What is required
Transcribe the listing below exactly, leaving out each image.

Supplied information
<<<<
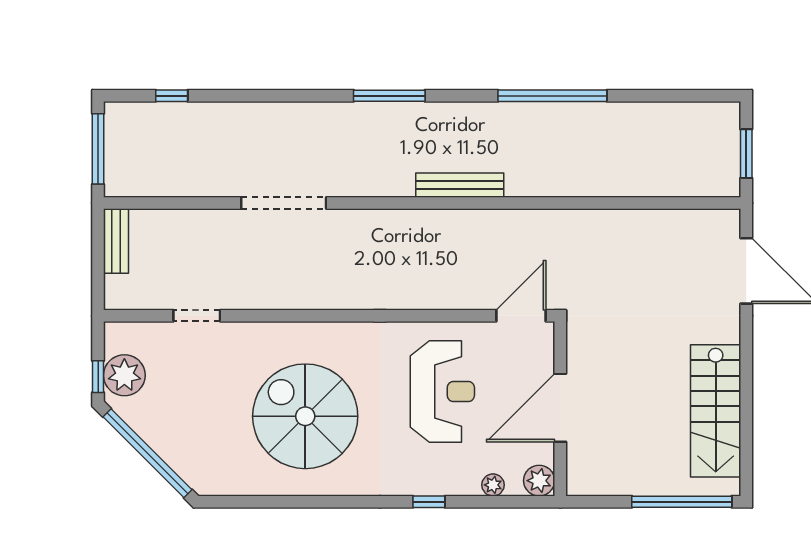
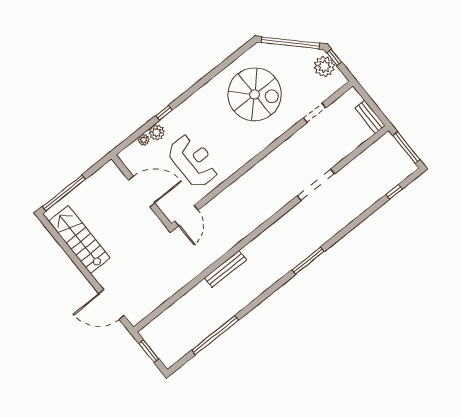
window: (552, 96) -> (215, 335), moved
bench: (460, 185) -> (225, 269), moved
reception desk: (442, 392) -> (193, 161), turned 180
door: (560, 408) -> (142, 192), hinge flipped
spiral stairs: (305, 416) -> (255, 94), moved
plant: (539, 481) -> (157, 132), moved

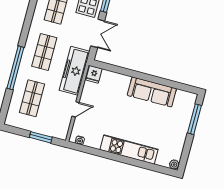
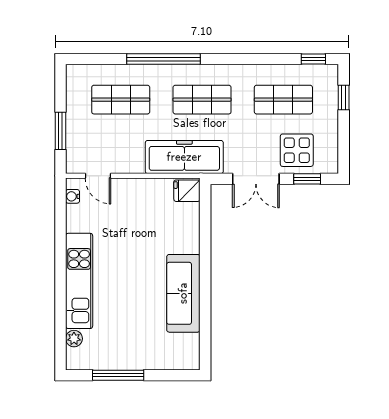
door: (76, 109) -> (98, 176), moved
window: (195, 119) -> (118, 375), moved
plant: (174, 165) -> (74, 339), moved

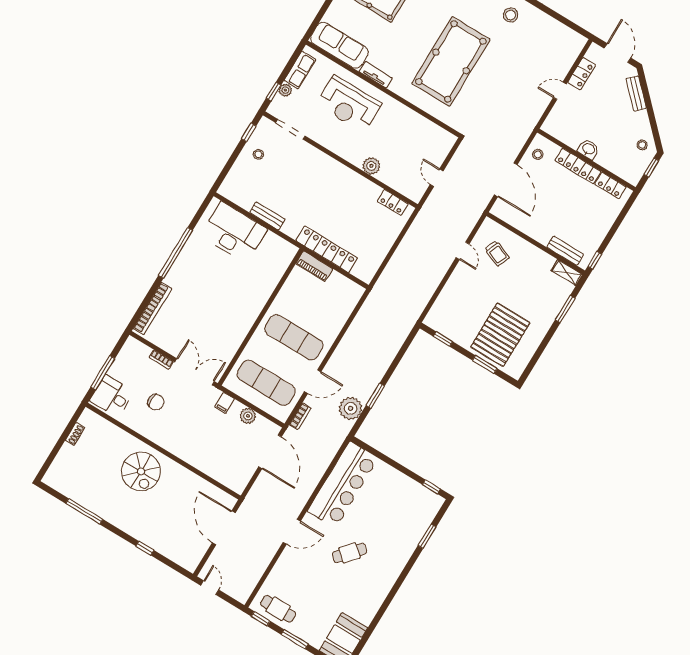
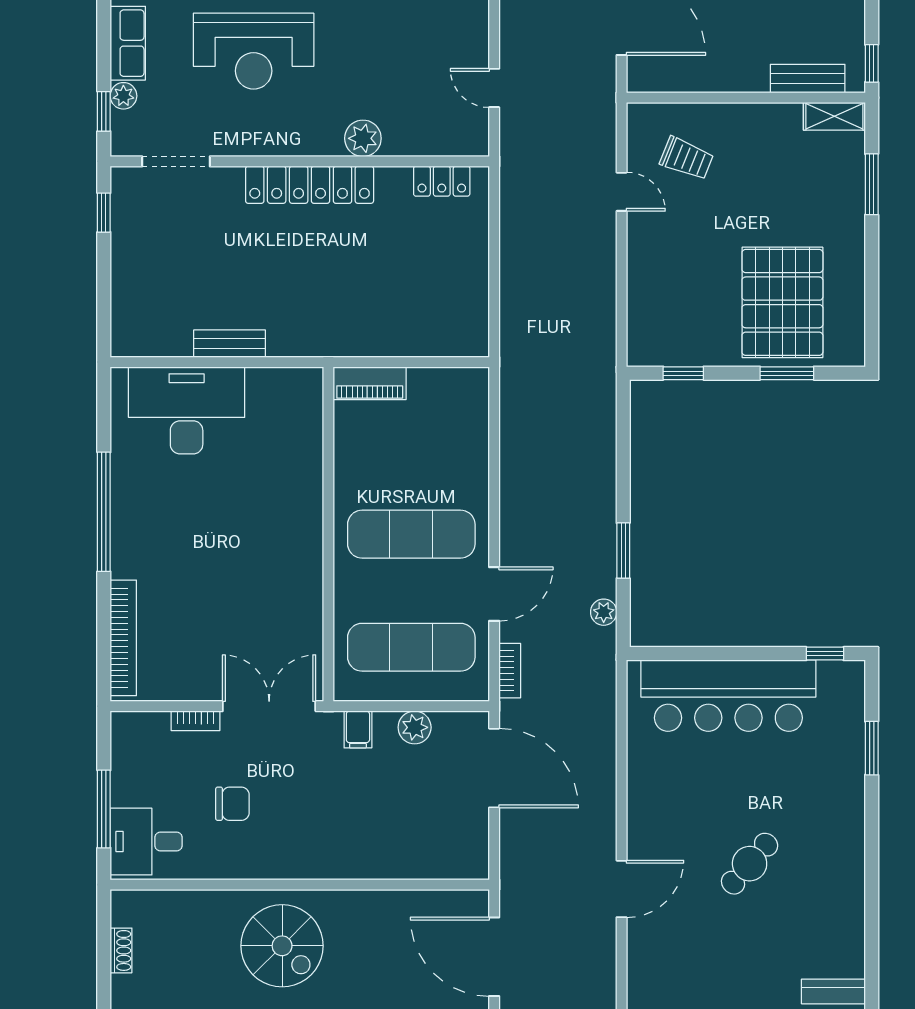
stool: (258, 154) -> (145, 242), removed
locker: (327, 249) -> (310, 185), moved, turned 180
plant: (351, 408) -> (604, 612), width x0.53, depth x0.53
bar counter: (343, 485) -> (728, 696), moved, turned 90

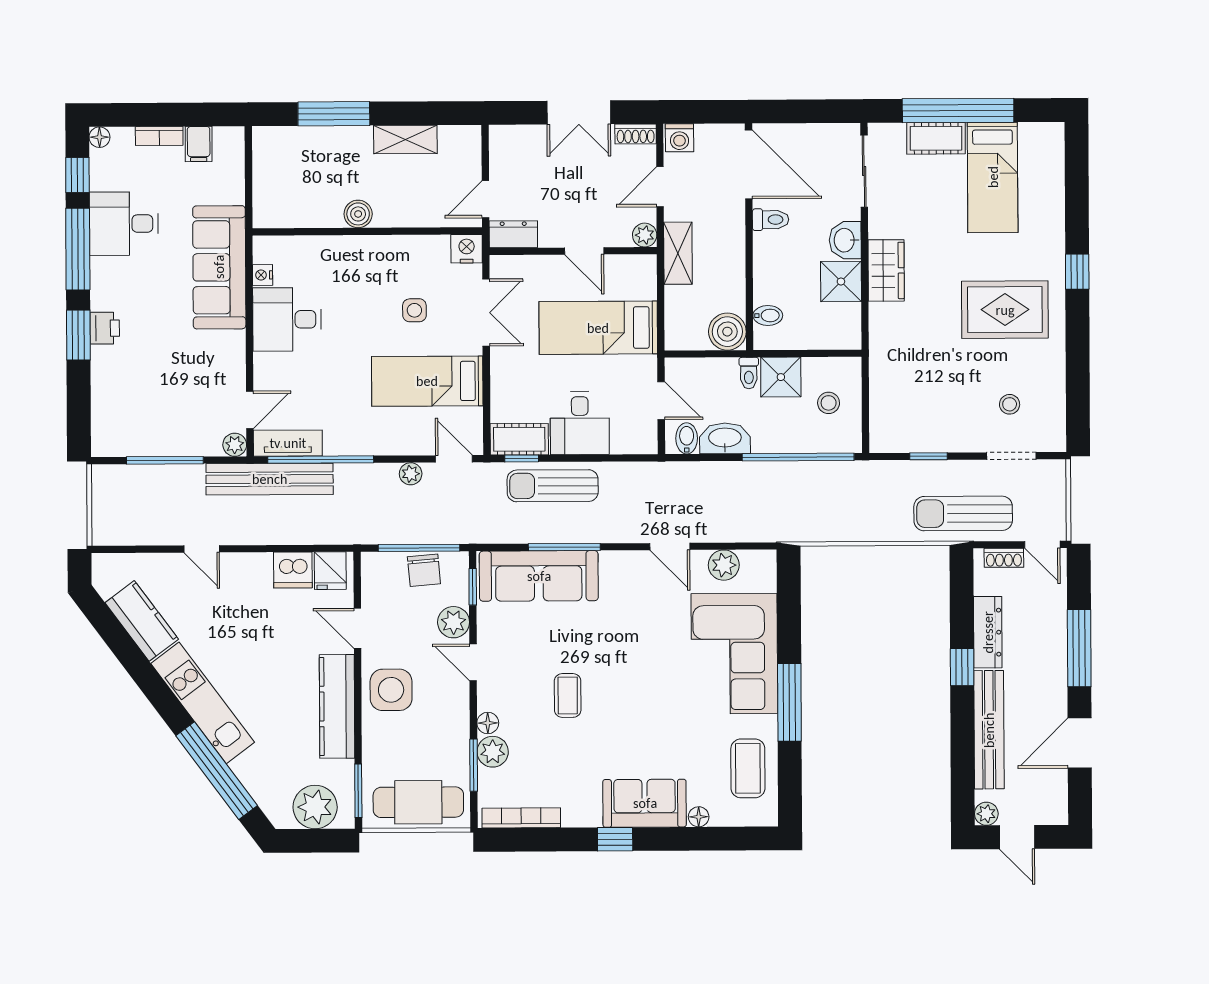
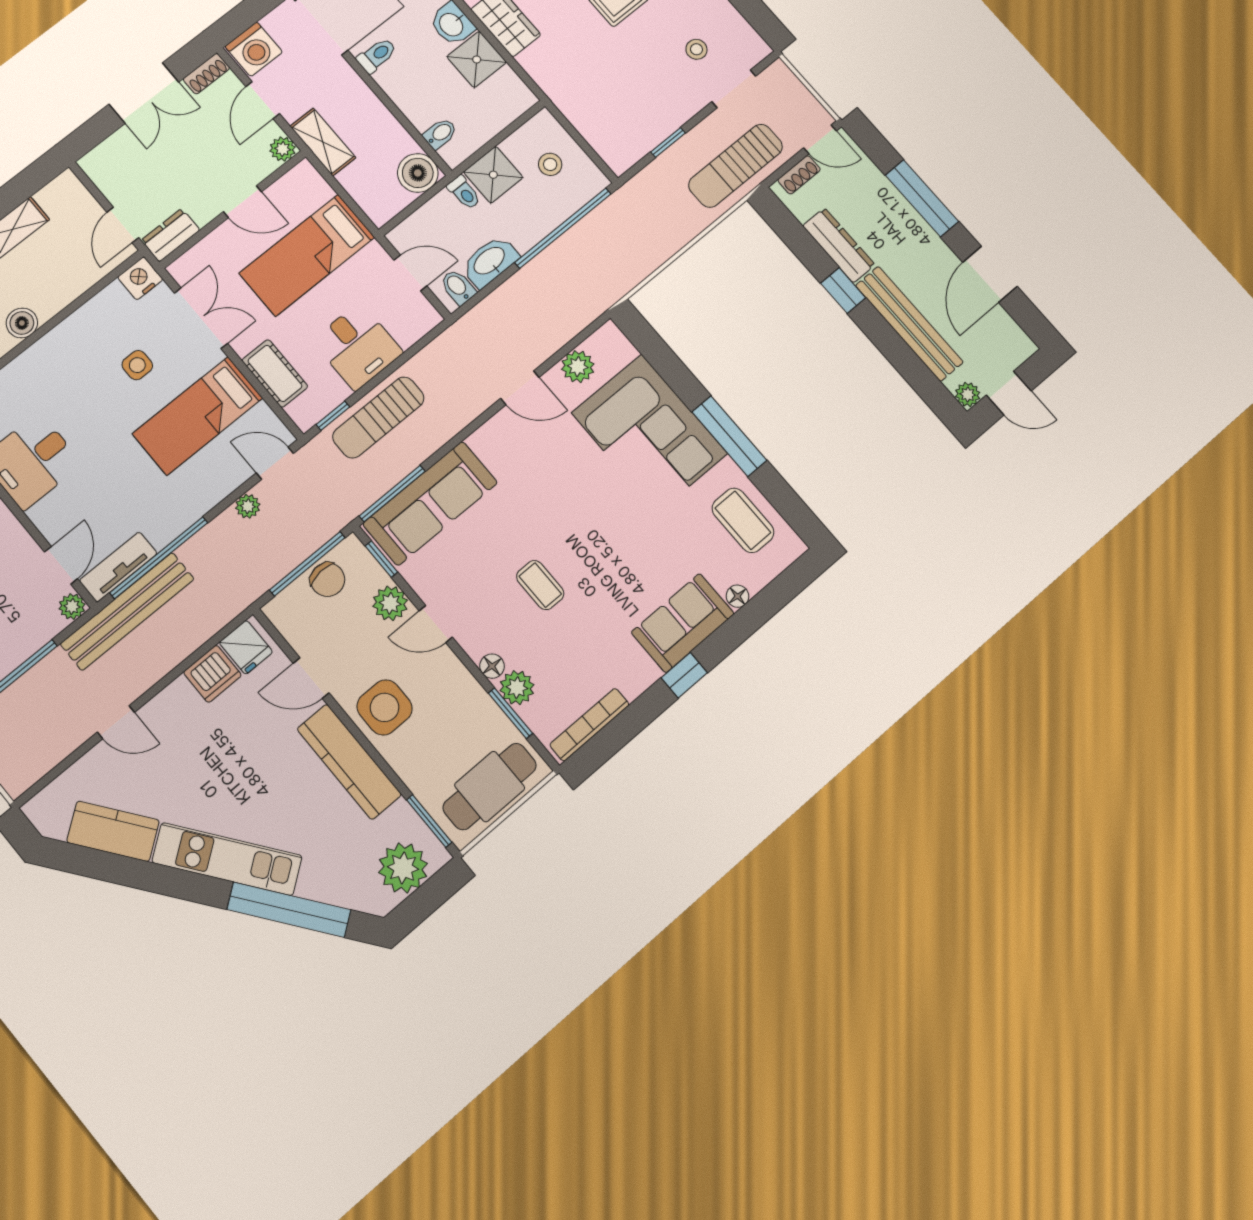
washing machine: (679, 138) -> (254, 49), width x1.38, depth x1.38
cot: (519, 439) -> (275, 373), moved, turned 90
window: (564, 547) -> (392, 494), moved

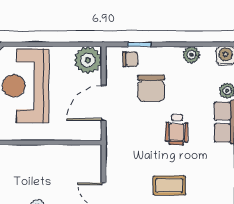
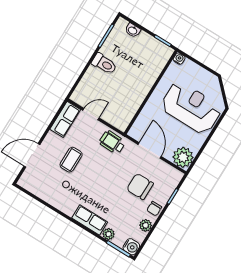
chair: (130, 59) -> (154, 209), moved
wheelchair: (177, 130) -> (112, 142), moved

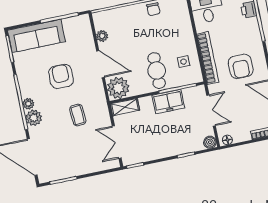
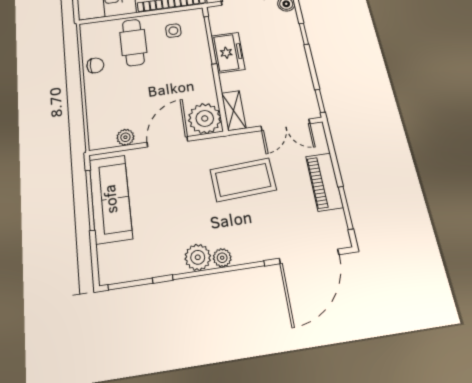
sofa: (36, 36) -> (110, 199), moved
cafe table: (157, 71) -> (133, 42), moved, turned 90
armchair: (61, 76) -> (182, 202), removed
coffee table: (78, 115) -> (243, 180), width x1.86, depth x1.72
plant: (34, 118) -> (198, 257), moved
piano: (79, 167) -> (324, 182), added

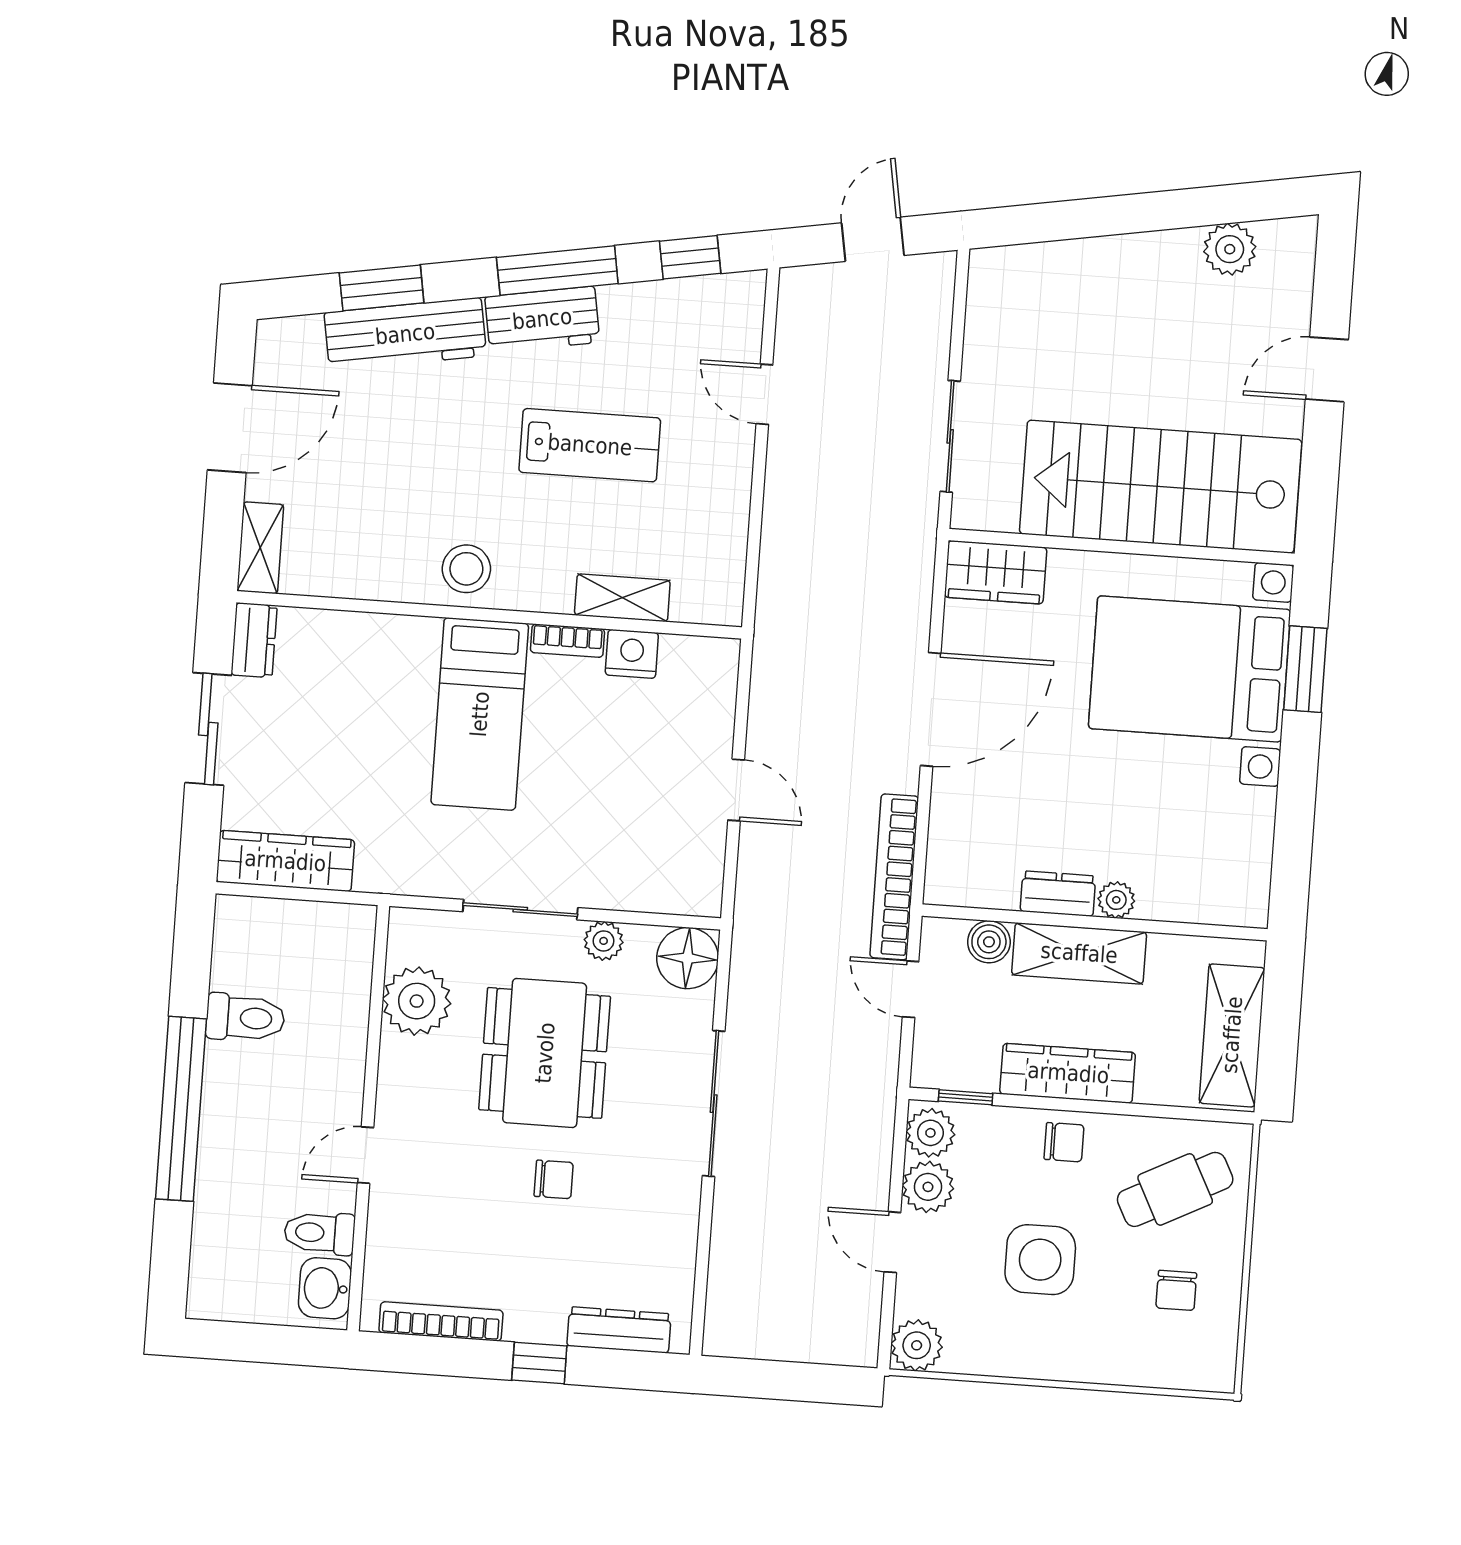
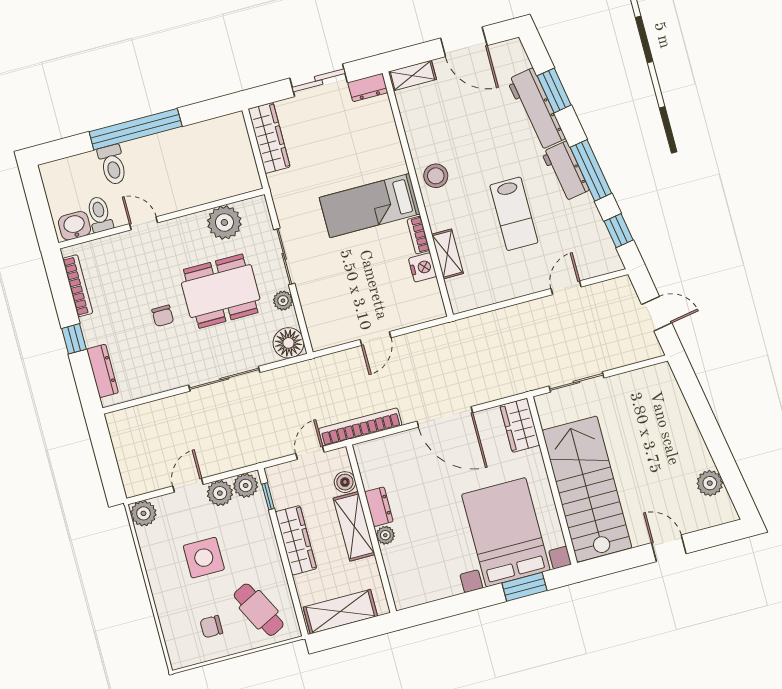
toilet: (245, 1018) -> (112, 165), moved
chair: (1064, 1142) -> (263, 550), removed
>>>>
Answer to the exercise
window: (552, 96) -> (215, 335), moved
bench: (460, 185) -> (225, 269), moved
reception desk: (442, 392) -> (193, 161), turned 180
door: (560, 408) -> (142, 192), hinge flipped
spiral stairs: (305, 416) -> (255, 94), moved
plant: (539, 481) -> (157, 132), moved

door: (76, 109) -> (98, 176), moved
window: (195, 119) -> (118, 375), moved
plant: (174, 165) -> (74, 339), moved

stool: (258, 154) -> (145, 242), removed
locker: (327, 249) -> (310, 185), moved, turned 180
plant: (351, 408) -> (604, 612), width x0.53, depth x0.53
bar counter: (343, 485) -> (728, 696), moved, turned 90

washing machine: (679, 138) -> (254, 49), width x1.38, depth x1.38
cot: (519, 439) -> (275, 373), moved, turned 90
window: (564, 547) -> (392, 494), moved

chair: (130, 59) -> (154, 209), moved
wheelchair: (177, 130) -> (112, 142), moved

sofa: (36, 36) -> (110, 199), moved
cafe table: (157, 71) -> (133, 42), moved, turned 90
armchair: (61, 76) -> (182, 202), removed
coffee table: (78, 115) -> (243, 180), width x1.86, depth x1.72
plant: (34, 118) -> (198, 257), moved
piano: (79, 167) -> (324, 182), added

toilet: (245, 1018) -> (112, 165), moved
chair: (1064, 1142) -> (263, 550), removed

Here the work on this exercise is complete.